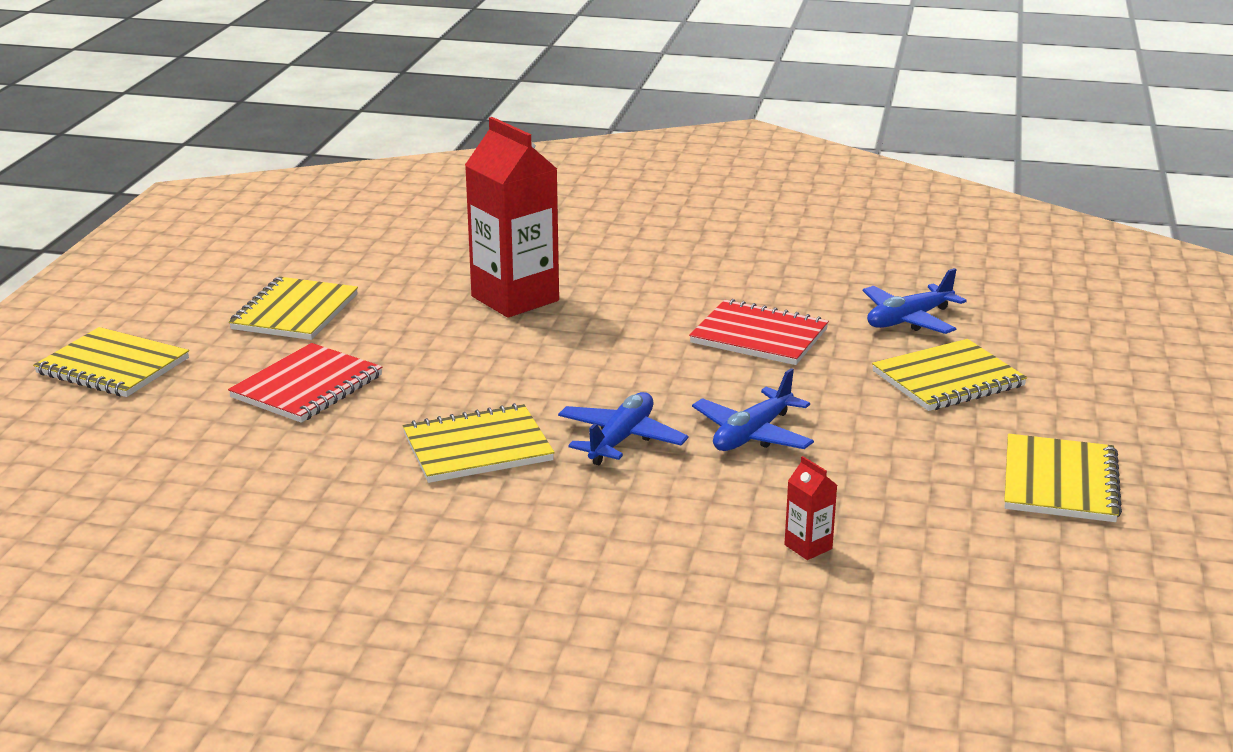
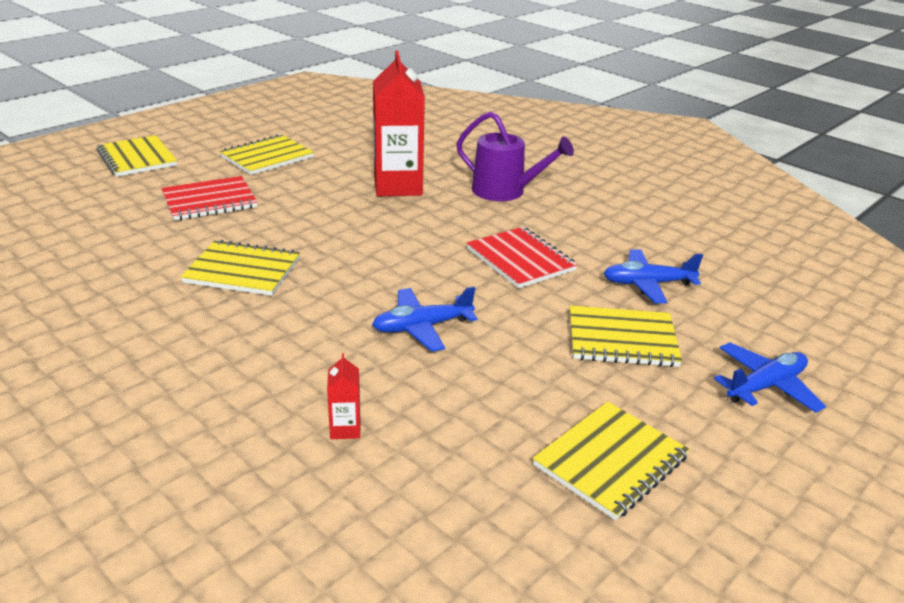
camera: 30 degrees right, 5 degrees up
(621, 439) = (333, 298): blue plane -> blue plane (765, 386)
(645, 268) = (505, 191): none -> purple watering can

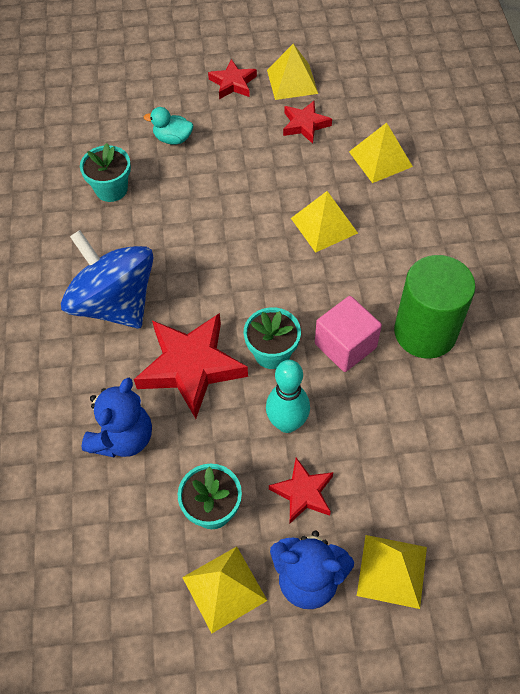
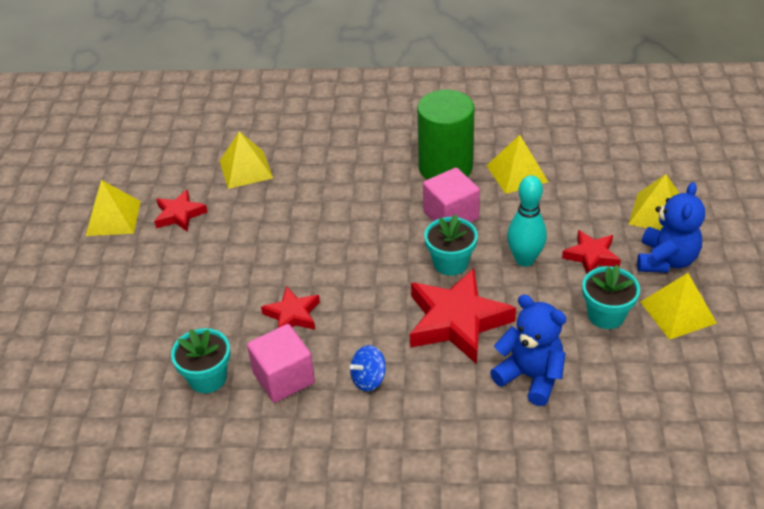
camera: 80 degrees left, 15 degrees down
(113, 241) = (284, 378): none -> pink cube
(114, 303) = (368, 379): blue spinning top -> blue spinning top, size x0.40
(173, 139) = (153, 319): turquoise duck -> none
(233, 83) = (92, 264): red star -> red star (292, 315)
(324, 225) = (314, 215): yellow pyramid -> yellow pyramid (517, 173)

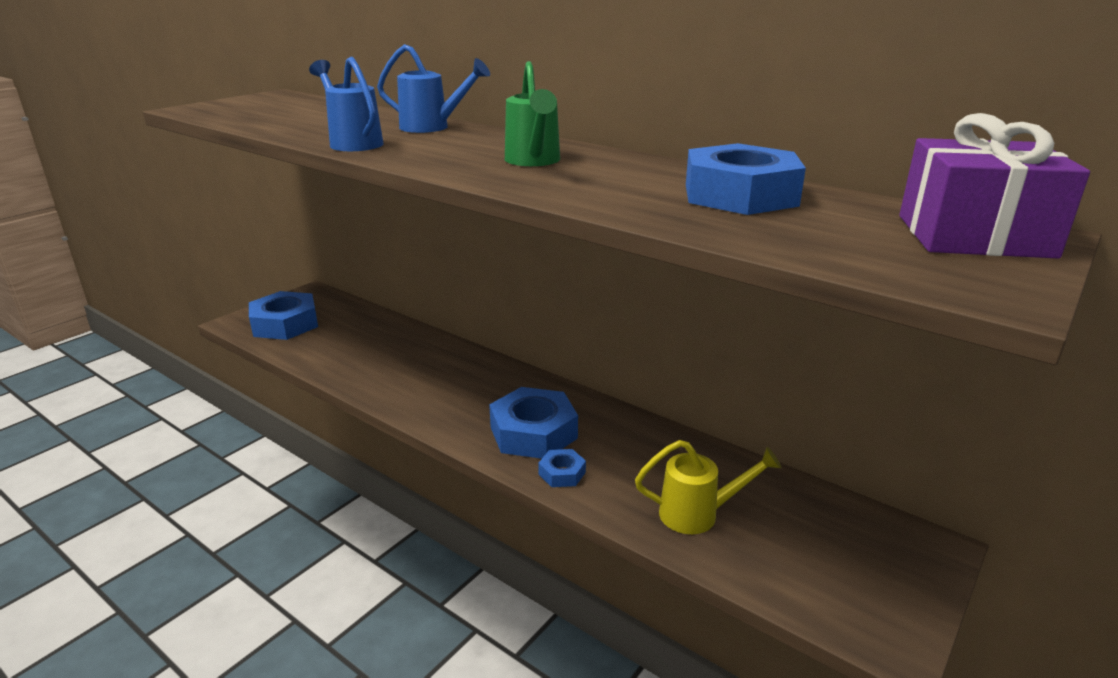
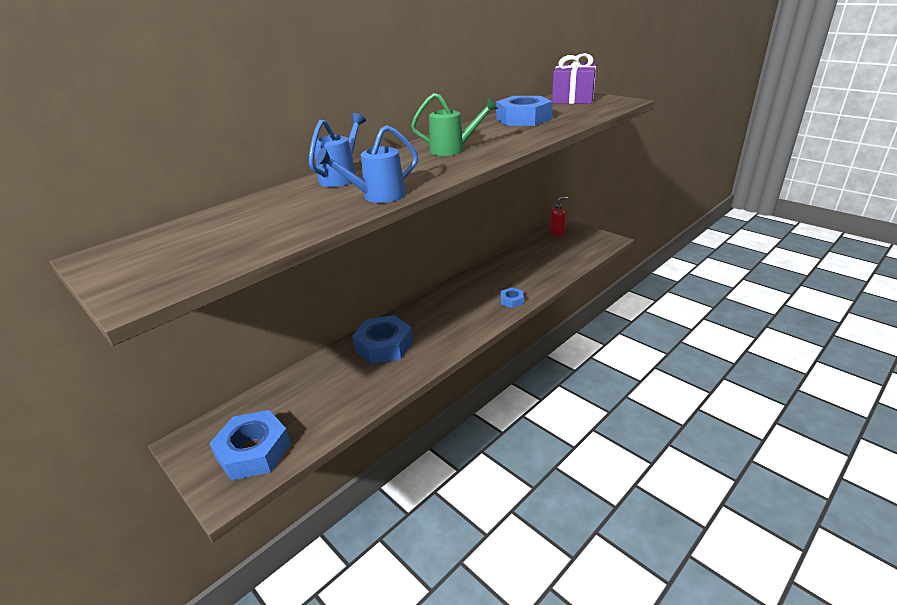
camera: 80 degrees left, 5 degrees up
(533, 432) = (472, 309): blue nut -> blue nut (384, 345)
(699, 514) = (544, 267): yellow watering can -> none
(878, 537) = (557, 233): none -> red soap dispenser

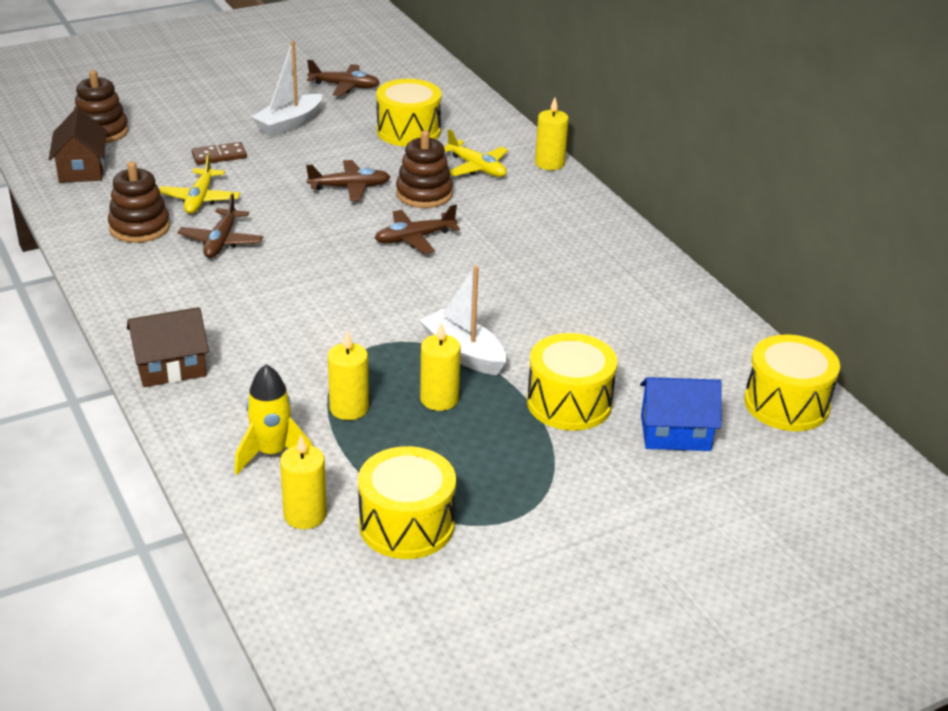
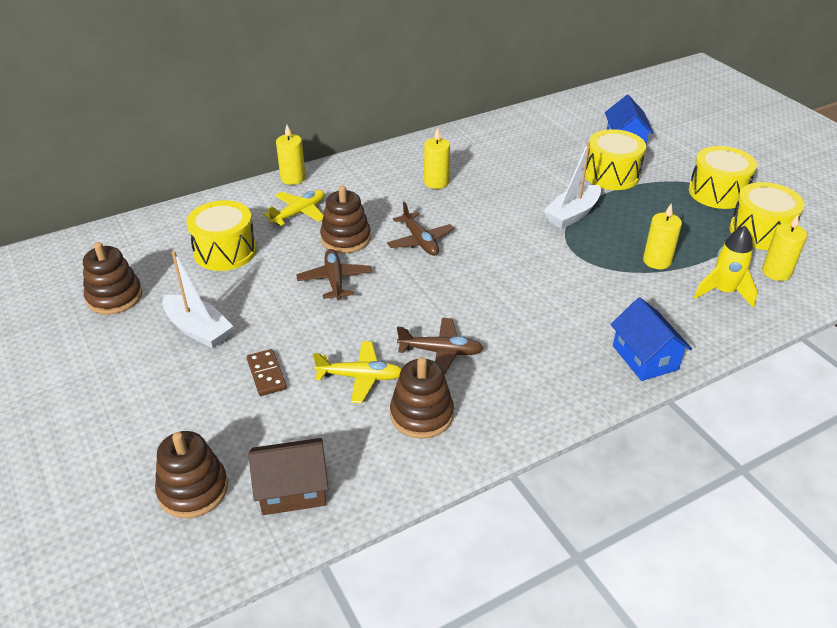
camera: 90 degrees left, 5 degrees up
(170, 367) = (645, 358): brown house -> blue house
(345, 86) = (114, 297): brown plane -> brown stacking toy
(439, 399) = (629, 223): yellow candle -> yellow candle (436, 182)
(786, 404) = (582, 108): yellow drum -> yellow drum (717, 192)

+ + +

When the listing is transcribed, every line must match the original exactly, and the pictures must be left out.

camera: 30 degrees right, 5 degrees up
(621, 439) = (333, 298): blue plane -> blue plane (765, 386)
(645, 268) = (505, 191): none -> purple watering can

camera: 80 degrees left, 15 degrees down
(113, 241) = (284, 378): none -> pink cube
(114, 303) = (368, 379): blue spinning top -> blue spinning top, size x0.40
(173, 139) = (153, 319): turquoise duck -> none
(233, 83) = (92, 264): red star -> red star (292, 315)
(324, 225) = (314, 215): yellow pyramid -> yellow pyramid (517, 173)

camera: 80 degrees left, 5 degrees up
(533, 432) = (472, 309): blue nut -> blue nut (384, 345)
(699, 514) = (544, 267): yellow watering can -> none
(878, 537) = (557, 233): none -> red soap dispenser

camera: 90 degrees left, 5 degrees up
(170, 367) = (645, 358): brown house -> blue house
(345, 86) = (114, 297): brown plane -> brown stacking toy
(439, 399) = (629, 223): yellow candle -> yellow candle (436, 182)
(786, 404) = (582, 108): yellow drum -> yellow drum (717, 192)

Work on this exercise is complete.